__Problem requirements__.
Every entry must be transcribed without alteration.

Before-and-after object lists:
○ ○ ○ ○

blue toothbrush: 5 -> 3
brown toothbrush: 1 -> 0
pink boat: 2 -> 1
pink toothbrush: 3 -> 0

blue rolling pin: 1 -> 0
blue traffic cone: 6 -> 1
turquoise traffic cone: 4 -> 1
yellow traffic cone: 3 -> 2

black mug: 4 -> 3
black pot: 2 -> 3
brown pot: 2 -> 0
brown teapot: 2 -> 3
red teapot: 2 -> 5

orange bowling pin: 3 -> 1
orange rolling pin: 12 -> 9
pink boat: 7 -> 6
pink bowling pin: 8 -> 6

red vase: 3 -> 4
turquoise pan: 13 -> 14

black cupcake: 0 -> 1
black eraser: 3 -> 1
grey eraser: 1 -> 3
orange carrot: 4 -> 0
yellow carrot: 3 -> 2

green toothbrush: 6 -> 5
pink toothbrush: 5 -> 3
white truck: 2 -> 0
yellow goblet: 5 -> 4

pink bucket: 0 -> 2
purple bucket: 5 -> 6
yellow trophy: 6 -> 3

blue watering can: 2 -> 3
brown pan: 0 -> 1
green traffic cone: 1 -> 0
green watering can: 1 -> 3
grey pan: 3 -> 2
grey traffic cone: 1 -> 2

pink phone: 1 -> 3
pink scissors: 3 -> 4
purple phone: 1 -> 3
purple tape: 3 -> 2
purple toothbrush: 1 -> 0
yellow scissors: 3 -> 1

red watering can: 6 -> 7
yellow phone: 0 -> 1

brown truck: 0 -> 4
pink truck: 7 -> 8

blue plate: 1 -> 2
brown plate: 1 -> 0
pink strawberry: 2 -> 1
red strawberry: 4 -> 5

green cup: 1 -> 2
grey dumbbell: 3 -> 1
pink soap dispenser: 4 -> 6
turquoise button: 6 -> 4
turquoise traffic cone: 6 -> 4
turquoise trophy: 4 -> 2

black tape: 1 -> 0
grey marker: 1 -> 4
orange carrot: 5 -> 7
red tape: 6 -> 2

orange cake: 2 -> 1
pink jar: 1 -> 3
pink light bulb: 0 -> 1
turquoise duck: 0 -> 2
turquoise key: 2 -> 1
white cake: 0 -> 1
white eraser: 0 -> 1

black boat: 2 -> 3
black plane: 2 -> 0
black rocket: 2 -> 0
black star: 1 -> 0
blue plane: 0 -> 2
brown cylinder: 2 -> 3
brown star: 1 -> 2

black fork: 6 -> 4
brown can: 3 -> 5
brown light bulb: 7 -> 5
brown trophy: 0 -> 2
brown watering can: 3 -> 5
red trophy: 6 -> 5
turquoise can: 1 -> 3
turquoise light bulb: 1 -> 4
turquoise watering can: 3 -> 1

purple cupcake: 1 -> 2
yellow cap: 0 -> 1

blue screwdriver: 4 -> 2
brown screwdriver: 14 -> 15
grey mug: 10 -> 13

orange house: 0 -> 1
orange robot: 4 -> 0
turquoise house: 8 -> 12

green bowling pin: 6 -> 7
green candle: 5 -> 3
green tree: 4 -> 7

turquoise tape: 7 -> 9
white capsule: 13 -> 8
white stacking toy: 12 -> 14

○ ○ ○ ○

__Exercise response__.
blue toothbrush: 5 -> 3
brown toothbrush: 1 -> 0
pink boat: 2 -> 1
pink toothbrush: 3 -> 0

blue rolling pin: 1 -> 0
blue traffic cone: 6 -> 1
turquoise traffic cone: 4 -> 1
yellow traffic cone: 3 -> 2

black mug: 4 -> 3
black pot: 2 -> 3
brown pot: 2 -> 0
brown teapot: 2 -> 3
red teapot: 2 -> 5

orange bowling pin: 3 -> 1
orange rolling pin: 12 -> 9
pink boat: 7 -> 6
pink bowling pin: 8 -> 6

red vase: 3 -> 4
turquoise pan: 13 -> 14

black cupcake: 0 -> 1
black eraser: 3 -> 1
grey eraser: 1 -> 3
orange carrot: 4 -> 0
yellow carrot: 3 -> 2

green toothbrush: 6 -> 5
pink toothbrush: 5 -> 3
white truck: 2 -> 0
yellow goblet: 5 -> 4

pink bucket: 0 -> 2
purple bucket: 5 -> 6
yellow trophy: 6 -> 3

blue watering can: 2 -> 3
brown pan: 0 -> 1
green traffic cone: 1 -> 0
green watering can: 1 -> 3
grey pan: 3 -> 2
grey traffic cone: 1 -> 2

pink phone: 1 -> 3
pink scissors: 3 -> 4
purple phone: 1 -> 3
purple tape: 3 -> 2
purple toothbrush: 1 -> 0
yellow scissors: 3 -> 1

red watering can: 6 -> 7
yellow phone: 0 -> 1

brown truck: 0 -> 4
pink truck: 7 -> 8

blue plate: 1 -> 2
brown plate: 1 -> 0
pink strawberry: 2 -> 1
red strawberry: 4 -> 5

green cup: 1 -> 2
grey dumbbell: 3 -> 1
pink soap dispenser: 4 -> 6
turquoise button: 6 -> 4
turquoise traffic cone: 6 -> 4
turquoise trophy: 4 -> 2

black tape: 1 -> 0
grey marker: 1 -> 4
orange carrot: 5 -> 7
red tape: 6 -> 2

orange cake: 2 -> 1
pink jar: 1 -> 3
pink light bulb: 0 -> 1
turquoise duck: 0 -> 2
turquoise key: 2 -> 1
white cake: 0 -> 1
white eraser: 0 -> 1

black boat: 2 -> 3
black plane: 2 -> 0
black rocket: 2 -> 0
black star: 1 -> 0
blue plane: 0 -> 2
brown cylinder: 2 -> 3
brown star: 1 -> 2

black fork: 6 -> 4
brown can: 3 -> 5
brown light bulb: 7 -> 5
brown trophy: 0 -> 2
brown watering can: 3 -> 5
red trophy: 6 -> 5
turquoise can: 1 -> 3
turquoise light bulb: 1 -> 4
turquoise watering can: 3 -> 1

purple cupcake: 1 -> 2
yellow cap: 0 -> 1

blue screwdriver: 4 -> 2
brown screwdriver: 14 -> 15
grey mug: 10 -> 13

orange house: 0 -> 1
orange robot: 4 -> 0
turquoise house: 8 -> 12

green bowling pin: 6 -> 7
green candle: 5 -> 3
green tree: 4 -> 7

turquoise tape: 7 -> 9
white capsule: 13 -> 8
white stacking toy: 12 -> 14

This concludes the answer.